What the exercise asks =>
Report each line of the records below that uses the word "czerwony".

= Beginning of Section =

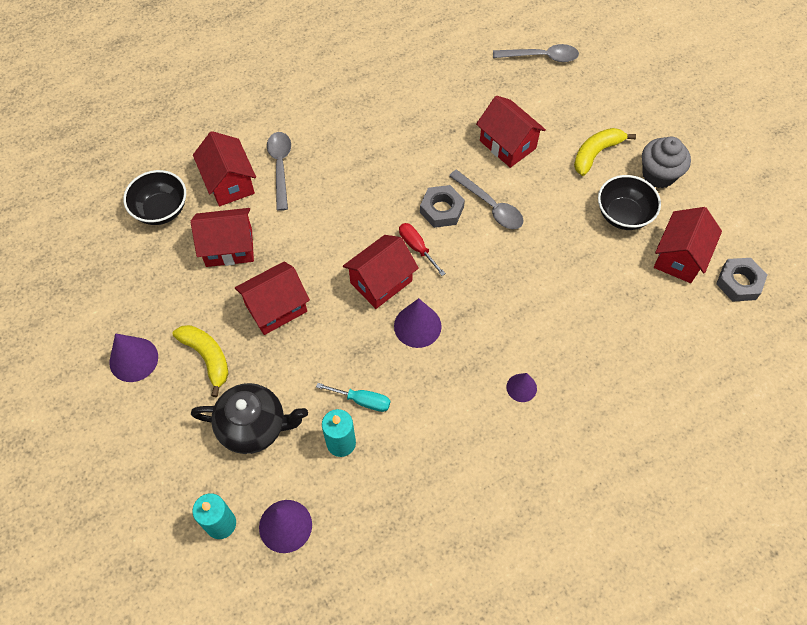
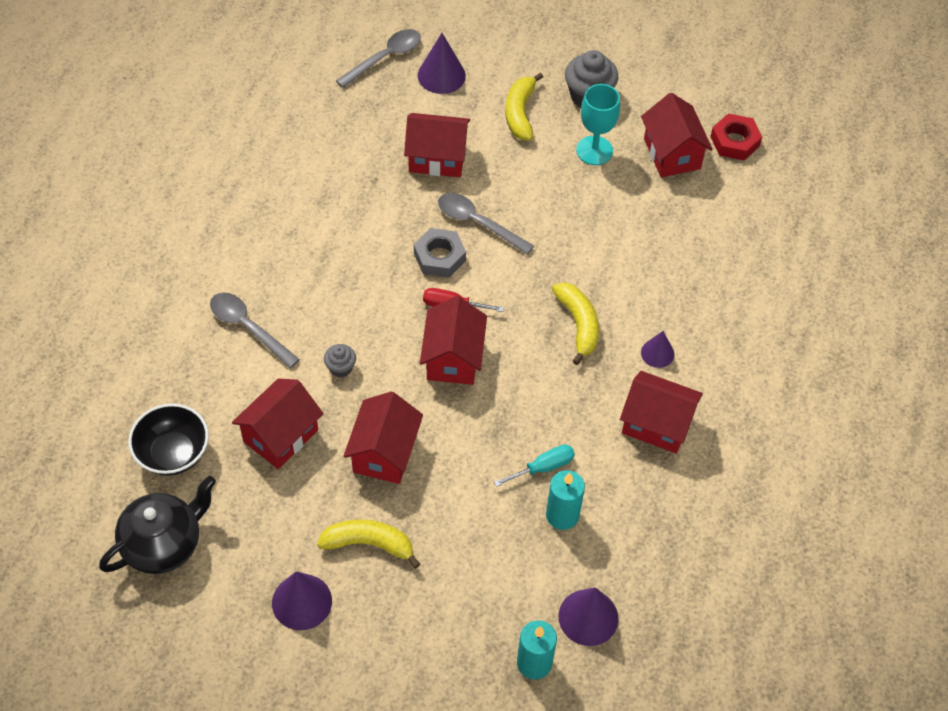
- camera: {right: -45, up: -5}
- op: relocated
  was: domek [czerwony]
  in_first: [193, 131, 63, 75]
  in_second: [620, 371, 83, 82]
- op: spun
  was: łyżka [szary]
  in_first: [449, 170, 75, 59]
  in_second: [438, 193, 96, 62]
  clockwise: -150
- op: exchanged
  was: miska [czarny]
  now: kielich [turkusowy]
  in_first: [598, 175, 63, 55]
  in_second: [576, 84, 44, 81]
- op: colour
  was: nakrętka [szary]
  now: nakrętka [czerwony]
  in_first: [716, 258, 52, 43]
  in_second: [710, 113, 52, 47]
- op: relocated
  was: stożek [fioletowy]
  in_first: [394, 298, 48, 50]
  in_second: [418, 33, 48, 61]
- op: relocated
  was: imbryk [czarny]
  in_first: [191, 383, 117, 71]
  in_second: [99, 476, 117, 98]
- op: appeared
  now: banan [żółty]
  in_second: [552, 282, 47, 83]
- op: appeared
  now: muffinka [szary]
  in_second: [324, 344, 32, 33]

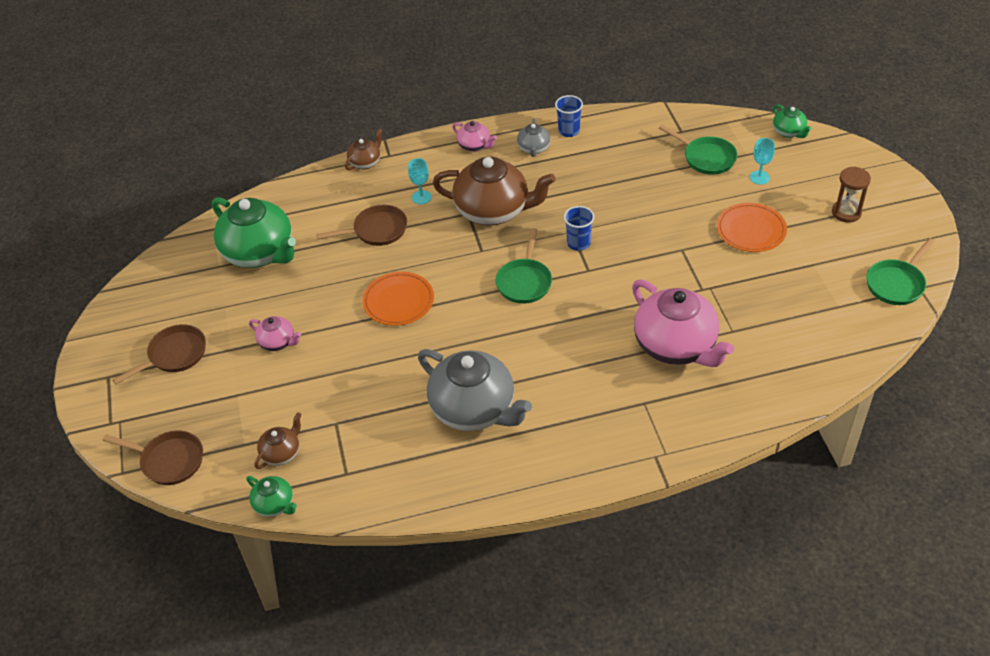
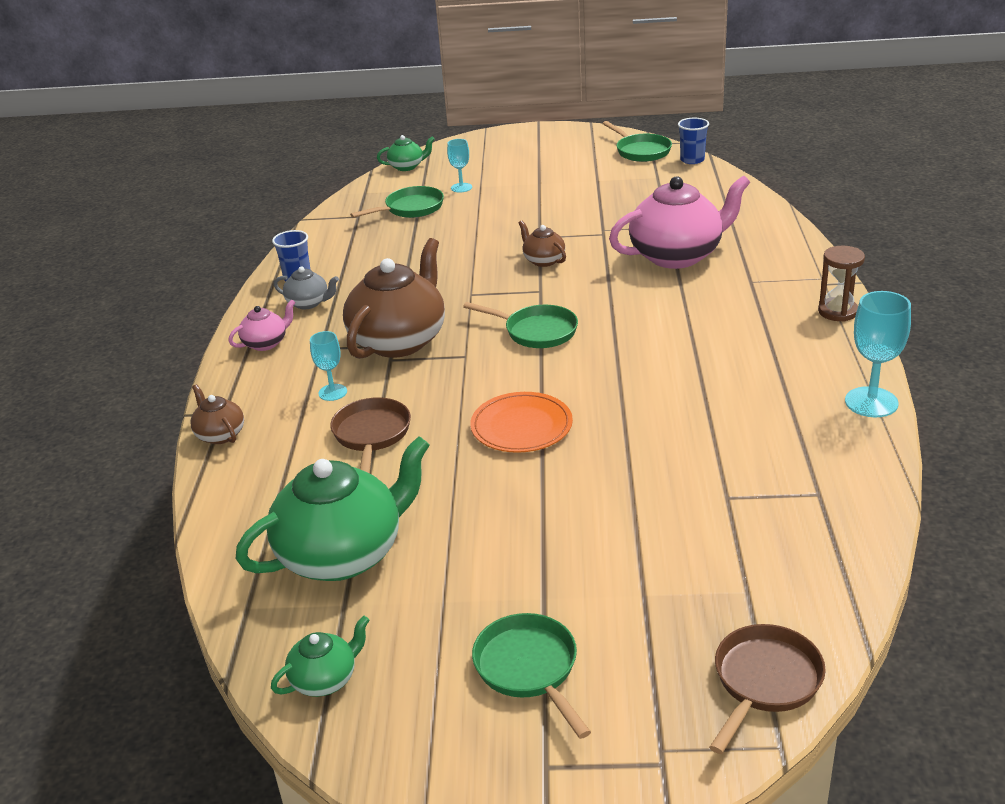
- camera: {right: -75, up: -15}
- op: relocated
  was: klepsydra [brązowy]
  in_first: [832, 167, 39, 56]
  in_second: [818, 246, 47, 76]
- op: missing
  was: talerz [pomarańczowy]
  in_first: [717, 203, 70, 49]
- op: relocated
  was: szklanka [niebieski]
  in_first: [564, 206, 30, 45]
  in_second: [678, 118, 31, 46]
- op: missing
  was: imbryk [różowy]
  in_first: [249, 316, 52, 35]
- op: colour
  was: patelnia [brązowy]
  now: patelnia [zielony]
  in_first: [112, 324, 94, 61]
  in_second: [472, 613, 119, 126]
- op: missing
  was: imbryk [szary]
  in_first: [418, 349, 114, 82]
- op: relocated
  was: imbryk [brązowy]
  in_first: [254, 412, 48, 57]
  in_second: [519, 221, 47, 46]
- op: relocated
  was: imbryk [zielony]
  in_first: [247, 476, 50, 41]
  in_second: [271, 616, 98, 81]
- op: appeared
  now: kielich [turkusowy]
  in_second: [845, 291, 66, 126]

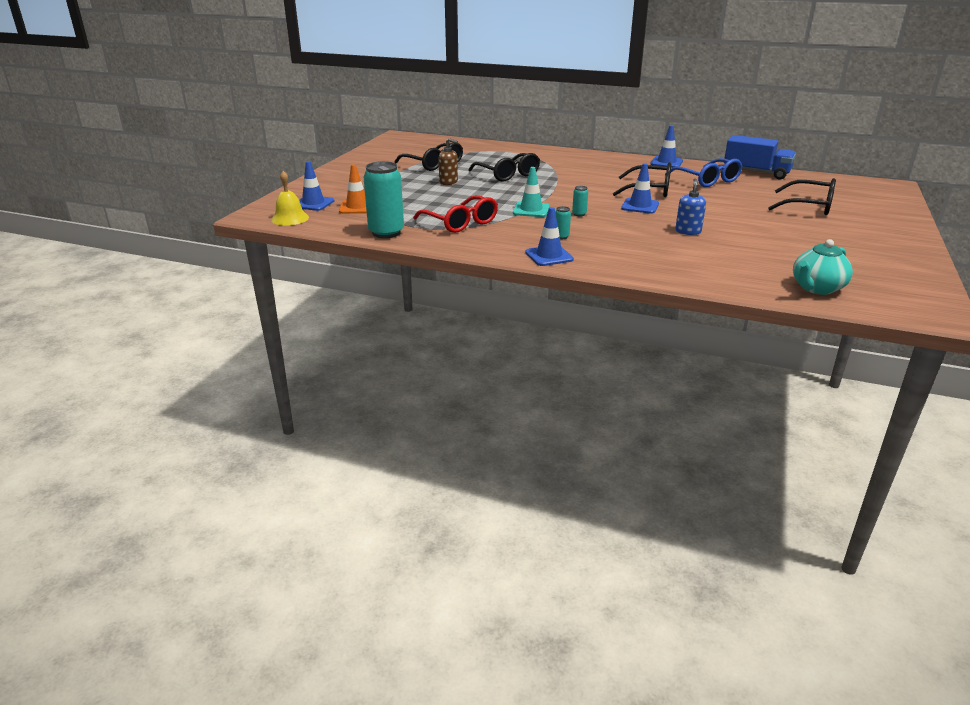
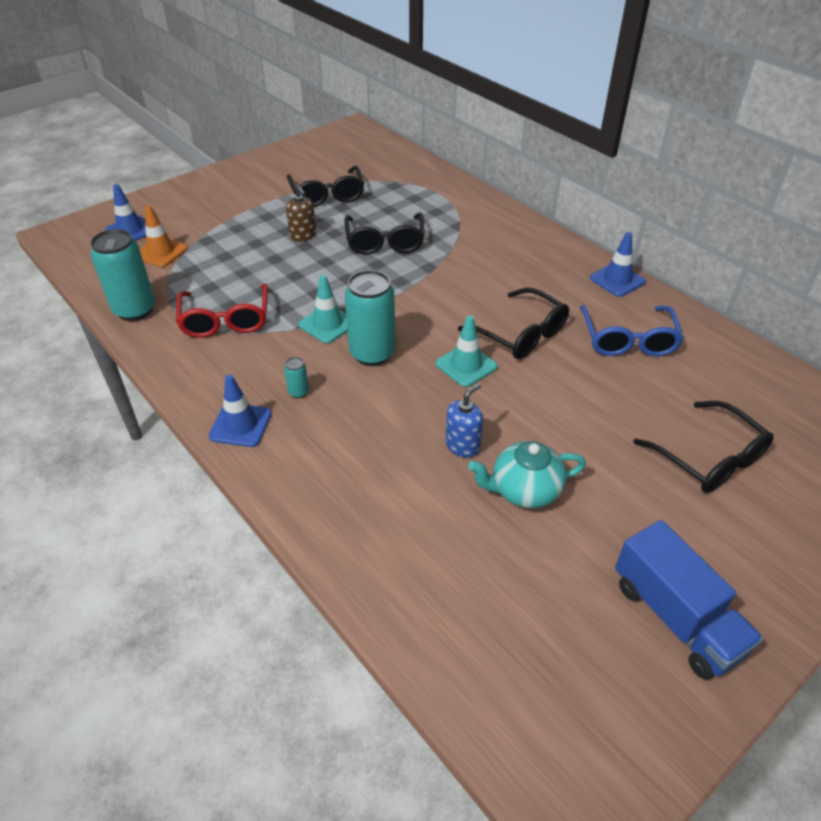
- camera: {right: 30, up: 15}
- op: relocated
  was: ciężarówka [niebieski]
  in_first: [724, 135, 72, 45]
  in_second: [615, 520, 148, 160]
- op: colour
  was: pachołek [niebieski]
  now: pachołek [turkusowy]
  in_first: [621, 163, 38, 51]
  in_second: [436, 315, 62, 72]
- op: missing
  was: dzwonek [żółty]
  in_first: [271, 171, 38, 55]
- op: size
  was: puszka [turkusowy]
  in_first: [572, 186, 16, 31]
  in_second: [345, 270, 50, 96]
  ratio: 2.32
- op: relocated
  was: imbryk [turkusowy]
  in_first: [793, 239, 60, 56]
  in_second: [468, 441, 118, 67]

= End of Section =

Response box =>
  was: domek [czerwony]
  now: nakrętka [czerwony]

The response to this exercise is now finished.